*About this task*.
Could you copy every line of the data that contains "plate"?

Dataset Start Marker

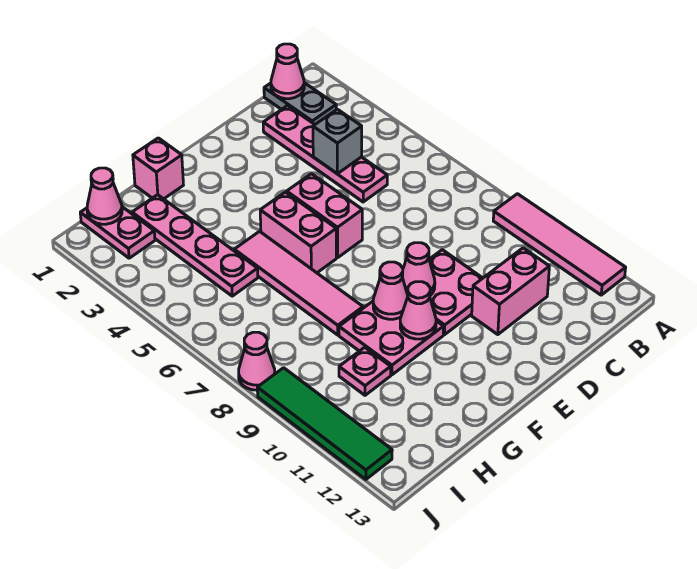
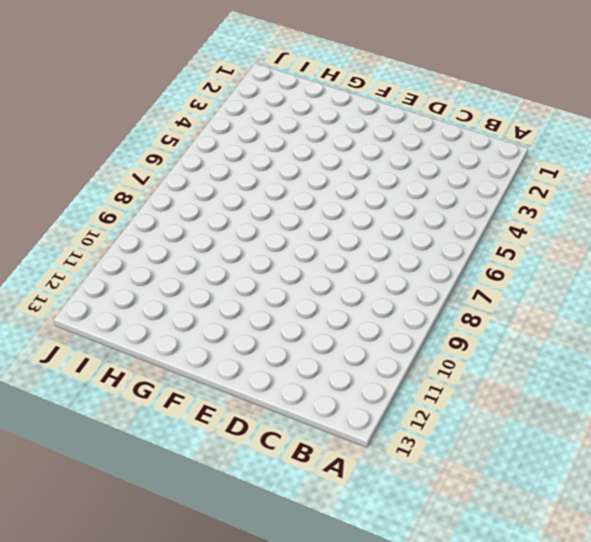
none -> pink tile A9:A12 level 1
none -> grey plate B1:B2 level 1
none -> pink plate C2:C5 level 1

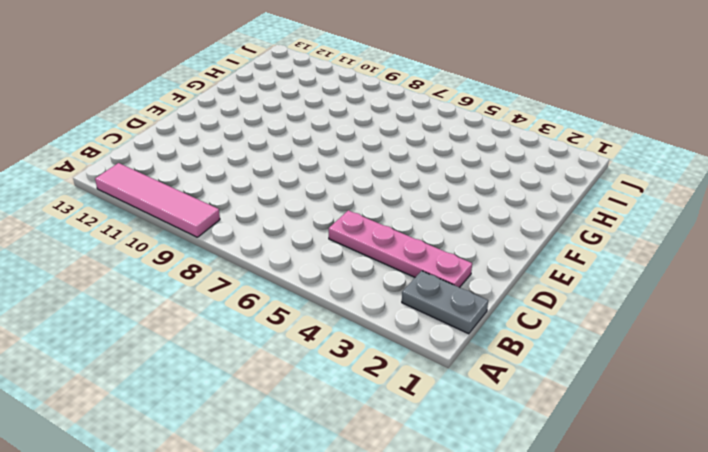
none -> pink brick C11:D11 level 1
none -> pink plate D9:E10 level 1
none -> pink brick E5:E6 level 1

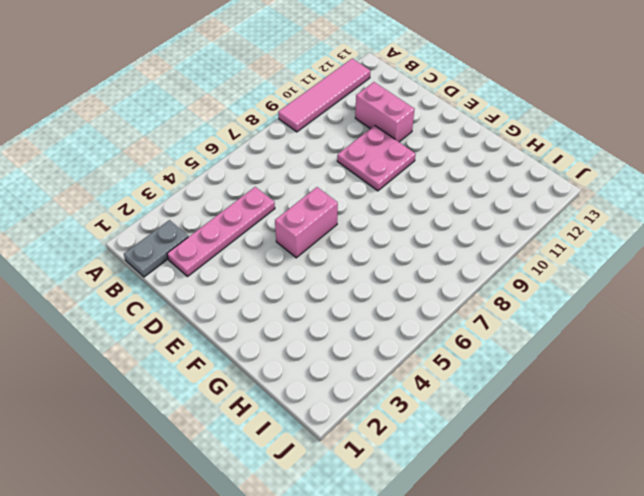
none -> pink brick F5:F6 level 1
none -> pink plate F9:G10 level 1
none -> pink brick G1 level 1

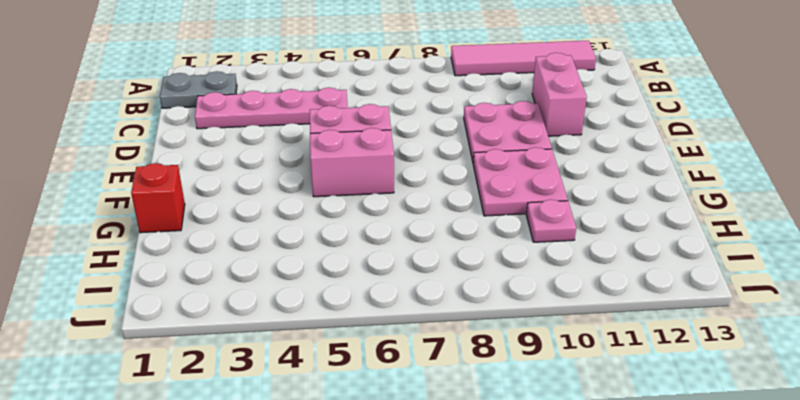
red brick G1 level 1 -> pink brick G1 level 1
none -> pink tile G5:G8 level 1
none -> pink plate H2:H5 level 1
none -> pink plate I1:I2 level 1

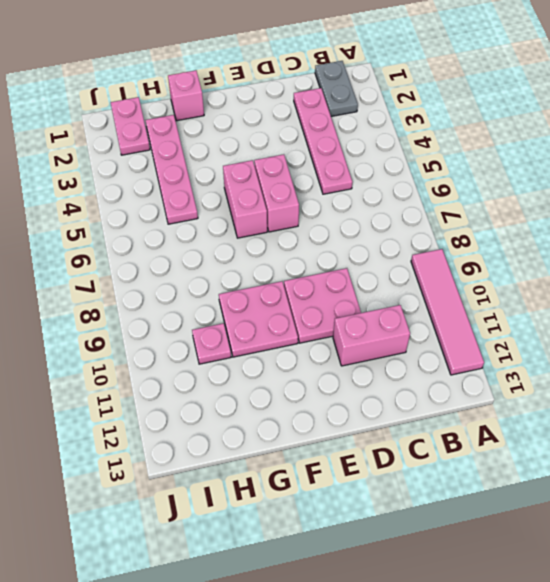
none -> pink tile G5:G8 level 1
none -> pink cone J8 level 1
none -> green tile J9:J12 level 1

Dataset End Marker

*Finished exercise*.
none -> grey plate B1:B2 level 1
none -> pink plate C2:C5 level 1
none -> pink plate D9:E10 level 1
none -> pink plate F9:G10 level 1
none -> pink plate H2:H5 level 1
none -> pink plate I1:I2 level 1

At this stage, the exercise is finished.